§ **Brief**:
Only the pictures stay out; every record is to be quoted exactly.
━━━
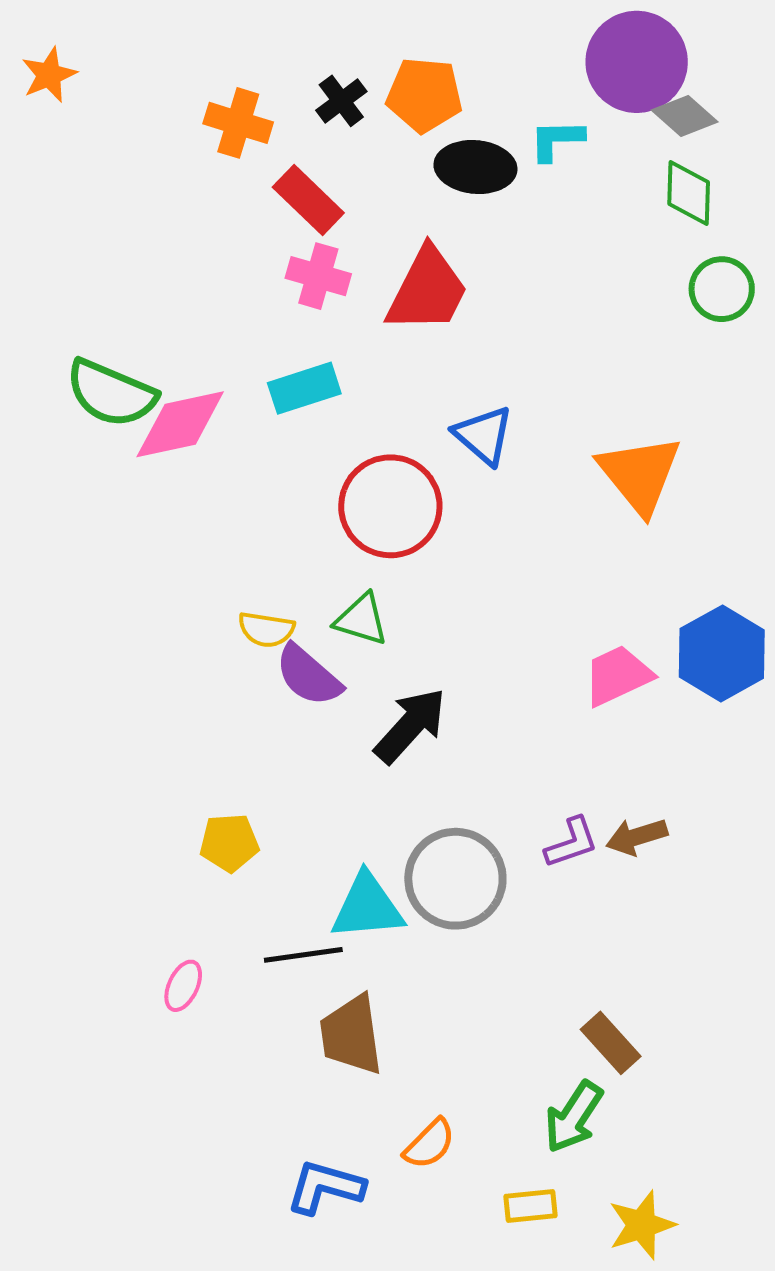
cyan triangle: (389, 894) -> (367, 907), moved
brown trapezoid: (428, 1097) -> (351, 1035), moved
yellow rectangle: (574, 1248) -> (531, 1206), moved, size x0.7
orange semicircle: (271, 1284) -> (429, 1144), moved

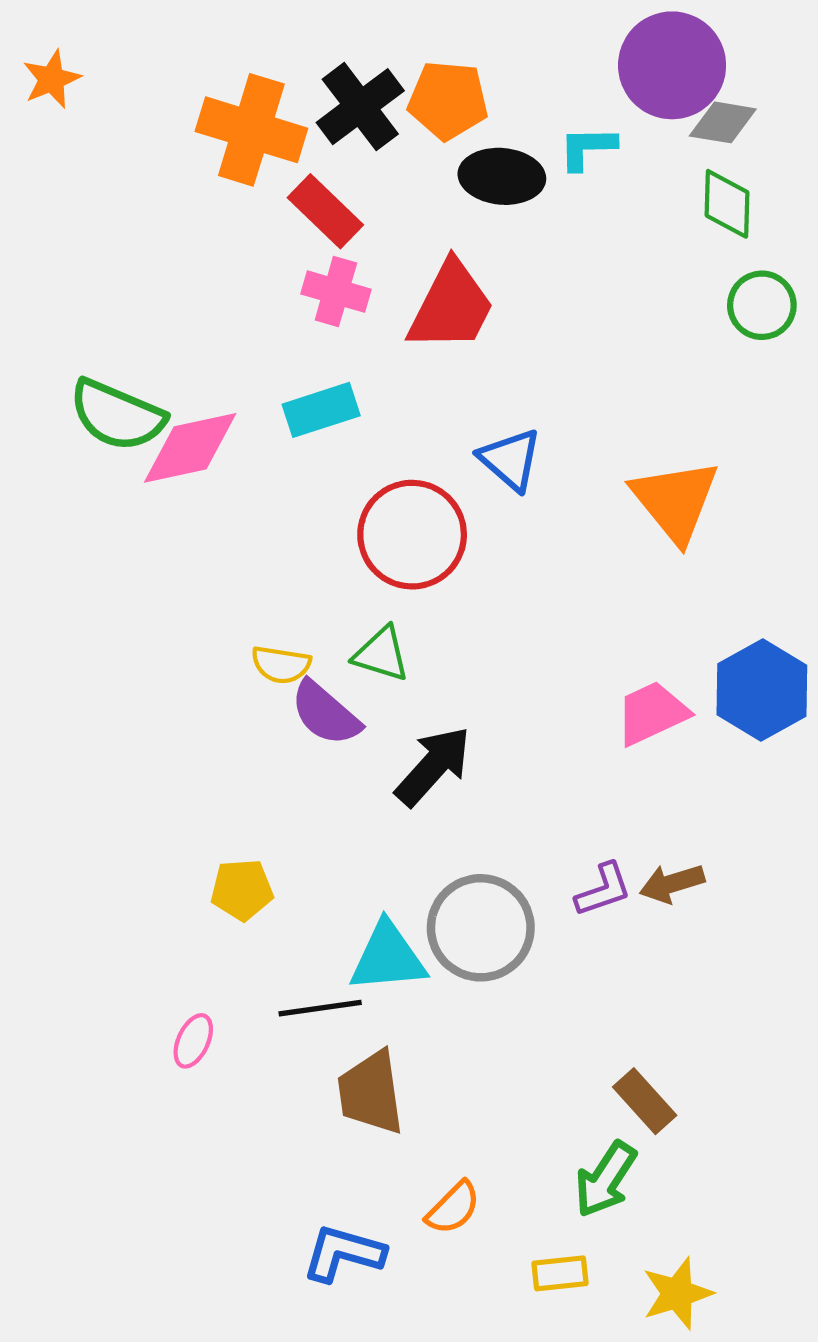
black cross: (341, 101) -> (360, 107), size x1.6
gray diamond: (685, 116) -> (723, 122), turned -32
orange cross: (238, 123) -> (251, 130), size x1.5

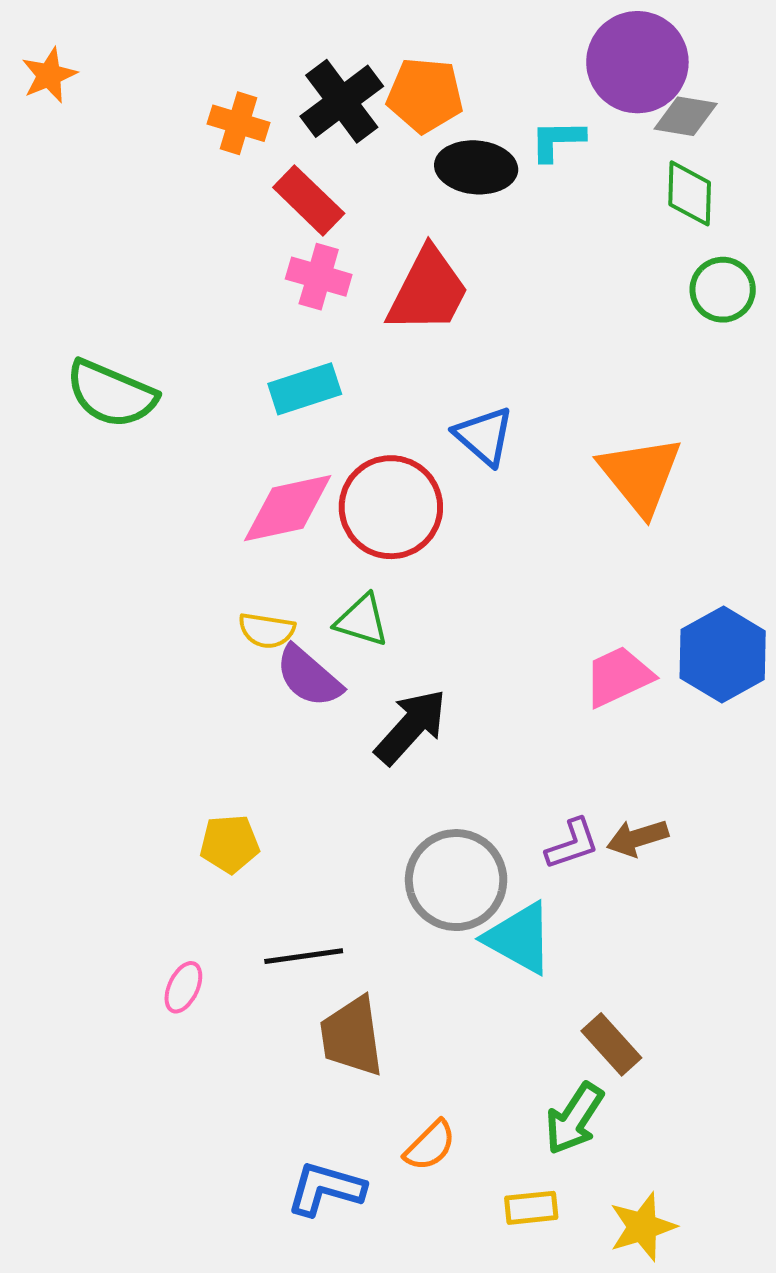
orange cross: (251, 130) -> (239, 123), size x0.6
pink diamond: (190, 448) -> (288, 508), moved
cyan triangle: (388, 957) -> (519, 938), moved, turned 34

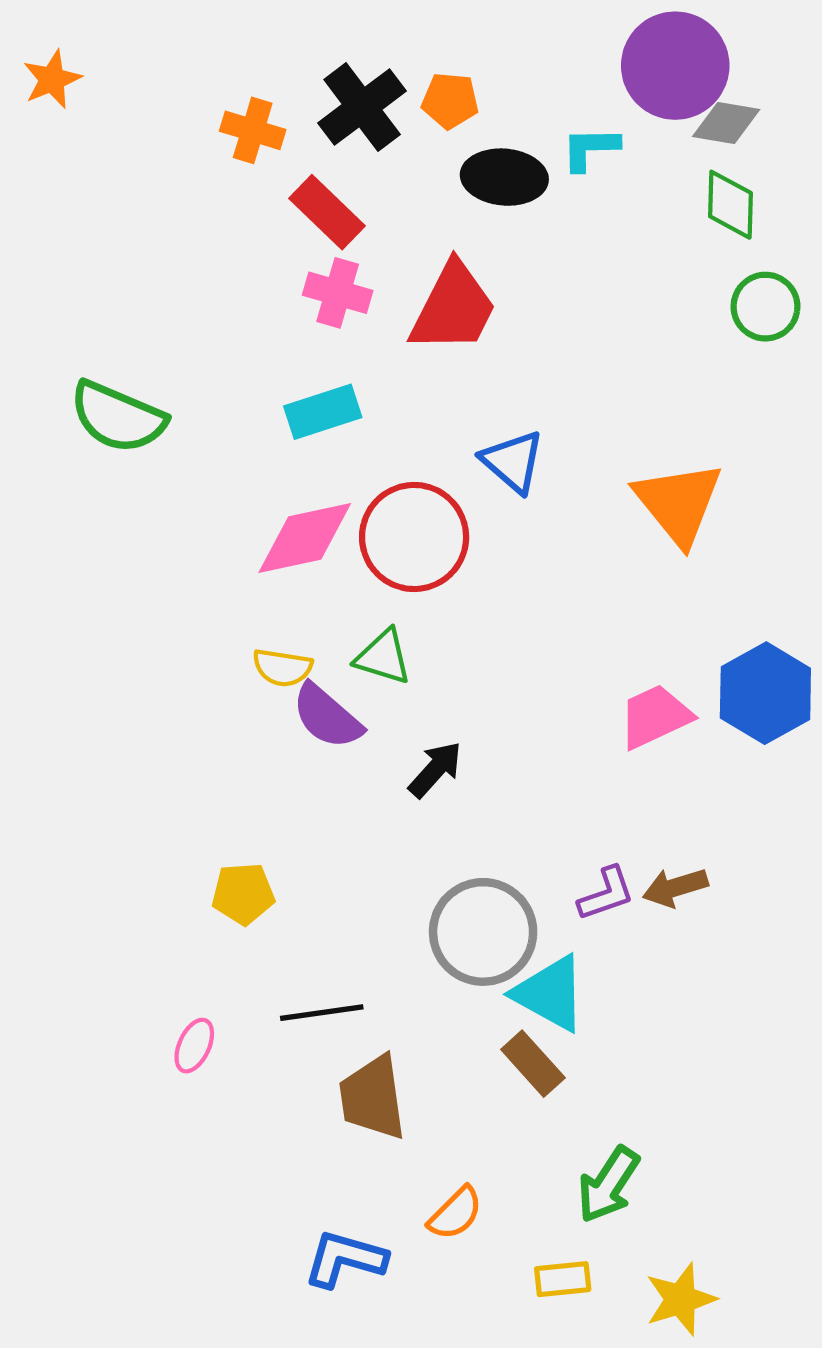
orange pentagon: (425, 95) -> (450, 101), size x0.7
black arrow: (411, 727) -> (435, 770), size x0.7
brown rectangle: (611, 1044) -> (533, 1064), moved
━━━
§ **Response**:
cyan triangle: (389, 894) -> (367, 907), moved
brown trapezoid: (428, 1097) -> (351, 1035), moved
yellow rectangle: (574, 1248) -> (531, 1206), moved, size x0.7
orange semicircle: (271, 1284) -> (429, 1144), moved

black cross: (341, 101) -> (360, 107), size x1.6
gray diamond: (685, 116) -> (723, 122), turned -32
orange cross: (238, 123) -> (251, 130), size x1.5

orange cross: (251, 130) -> (239, 123), size x0.6
pink diamond: (190, 448) -> (288, 508), moved
cyan triangle: (388, 957) -> (519, 938), moved, turned 34

orange pentagon: (425, 95) -> (450, 101), size x0.7
black arrow: (411, 727) -> (435, 770), size x0.7
brown rectangle: (611, 1044) -> (533, 1064), moved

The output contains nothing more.